** Supplied records follows **

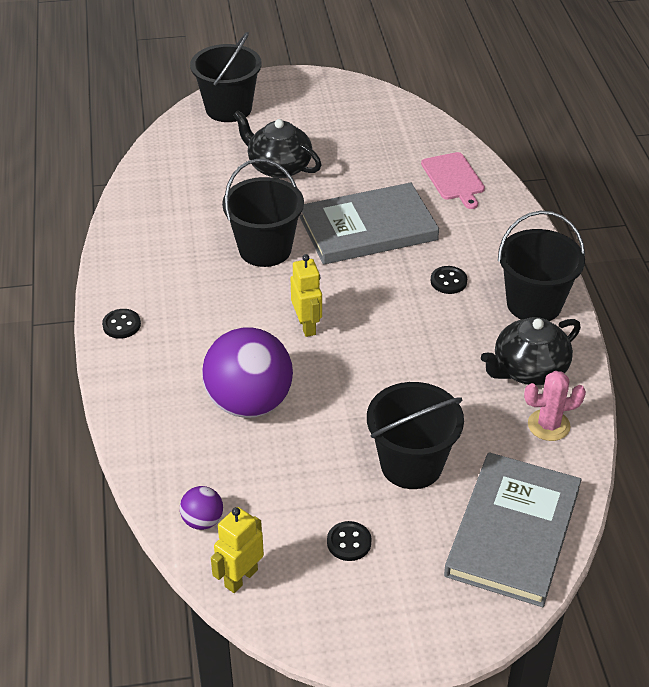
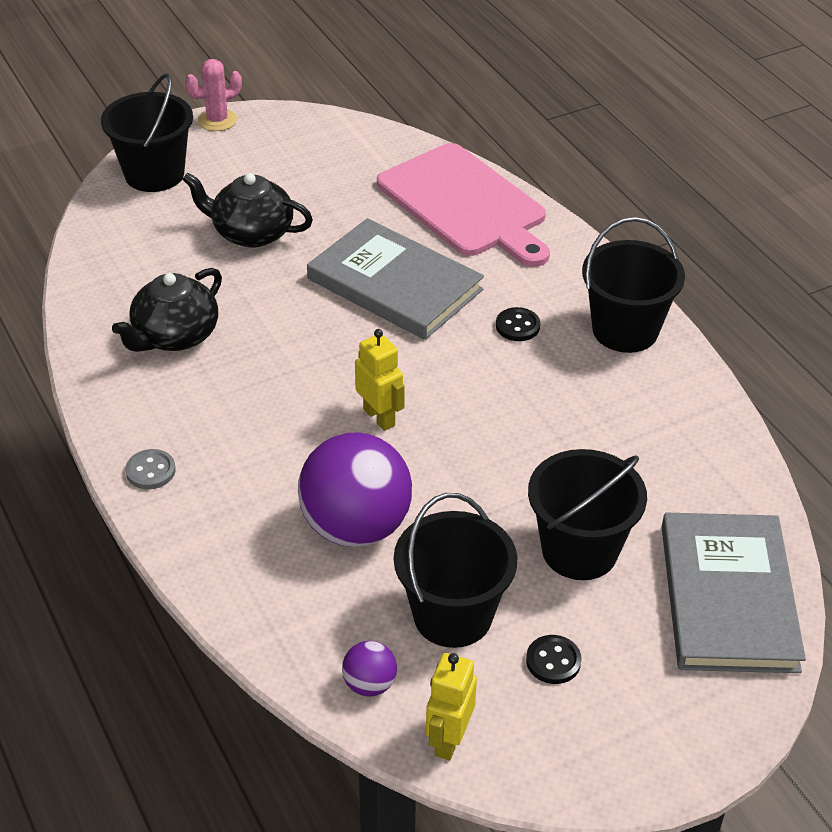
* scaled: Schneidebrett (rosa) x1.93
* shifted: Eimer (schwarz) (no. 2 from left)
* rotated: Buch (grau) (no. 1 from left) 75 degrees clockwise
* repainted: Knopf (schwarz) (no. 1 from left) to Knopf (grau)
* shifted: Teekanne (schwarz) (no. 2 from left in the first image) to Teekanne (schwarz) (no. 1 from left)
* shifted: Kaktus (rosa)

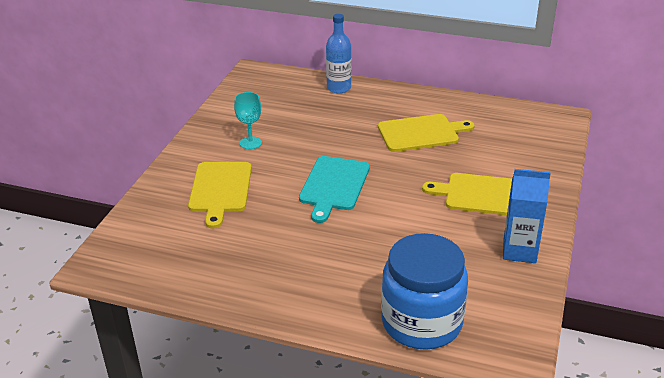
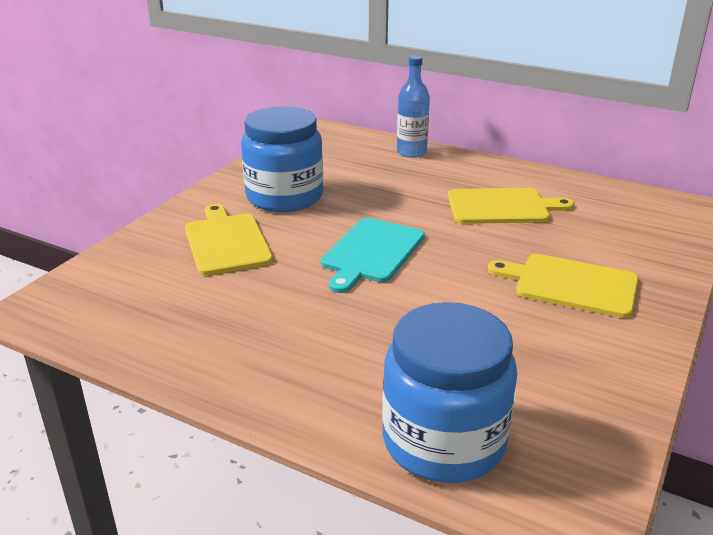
* swapped: Kelch (türkis) to Einmachglas (blau) (no. 1 from left)
* rotated: Schneidebrett (gelb) (no. 1 from left) 150 degrees clockwise
* gone: Getränkekarton (blau)

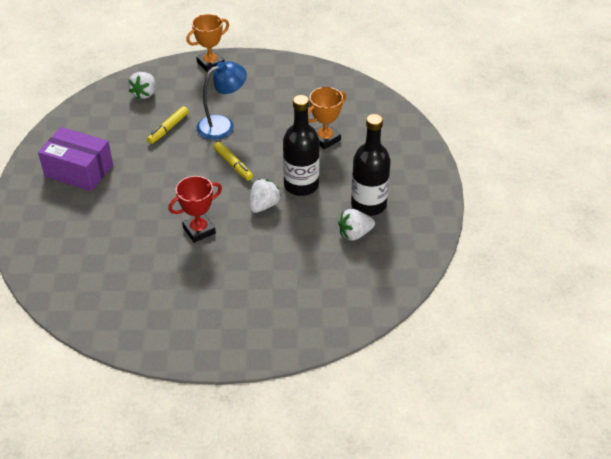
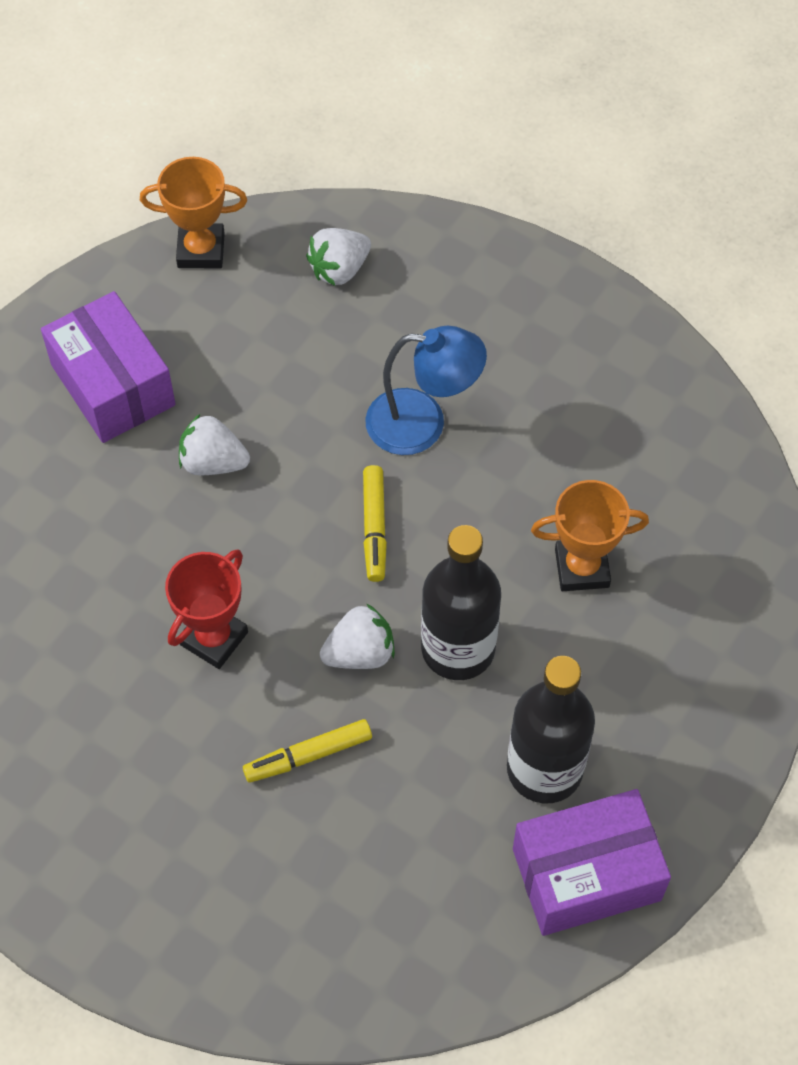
* shifted: Pokal (orange) (no. 1 from left)
* shifted: Filzstift (gelb) (no. 1 from left)
* rotated: Pokal (rot) 60 degrees counterclockwise
* shifted: Erdbeere (weiß) (no. 3 from left in the first image) to Erdbeere (weiß) (no. 1 from left)
* new: Schachtel (lila) (no. 2 from left)

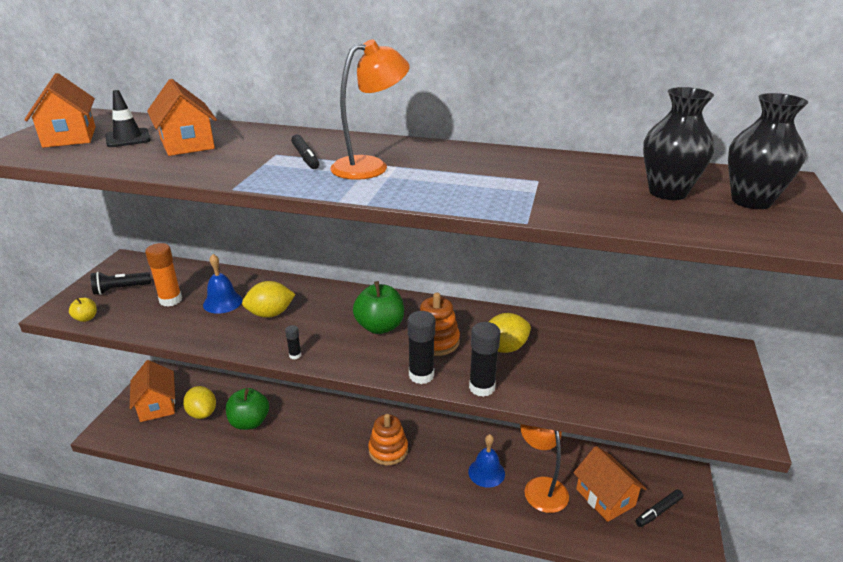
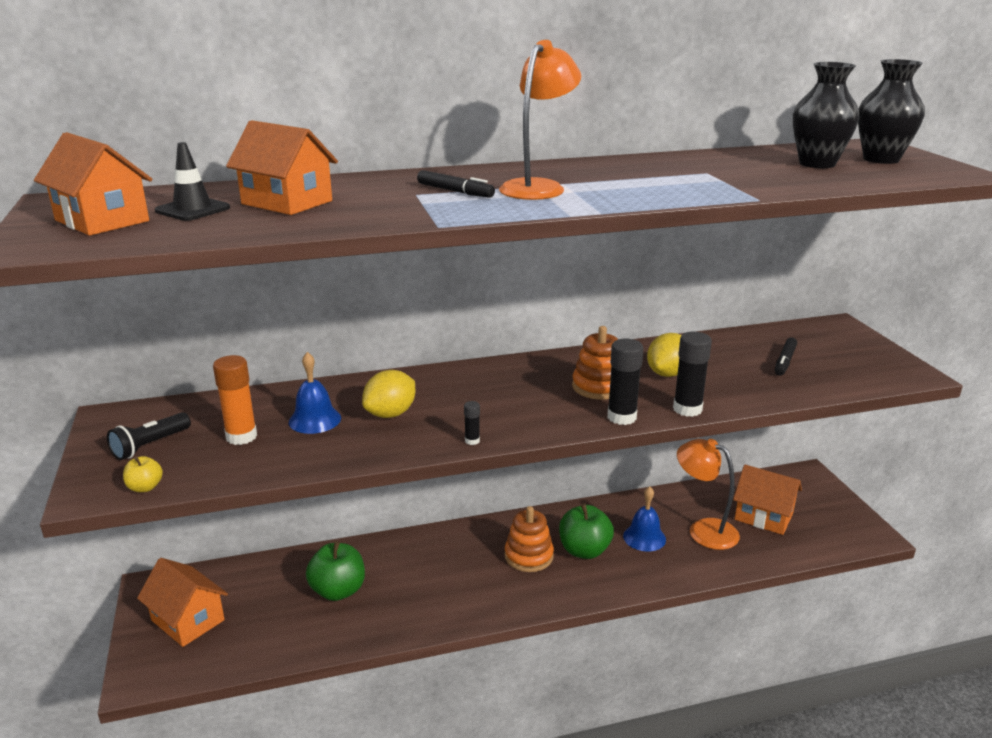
* shifted: Apfel (grün) (no. 2 from left)
* gone: Zitrone (gelb) (no. 1 from left)
* shifted: Filzstift (schwarz) (no. 2 from left)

** End of Supplied records **

→ What the task requires
Exact copy, pictures excluded: from the line with "(blau) (no. 1 from left)" up to and including the line with "(grün) (no. 2 from left)" in the data above.

→ Answer space
* swapped: Kelch (türkis) to Einmachglas (blau) (no. 1 from left)
* rotated: Schneidebrett (gelb) (no. 1 from left) 150 degrees clockwise
* gone: Getränkekarton (blau)

* shifted: Pokal (orange) (no. 1 from left)
* shifted: Filzstift (gelb) (no. 1 from left)
* rotated: Pokal (rot) 60 degrees counterclockwise
* shifted: Erdbeere (weiß) (no. 3 from left in the first image) to Erdbeere (weiß) (no. 1 from left)
* new: Schachtel (lila) (no. 2 from left)

* shifted: Apfel (grün) (no. 2 from left)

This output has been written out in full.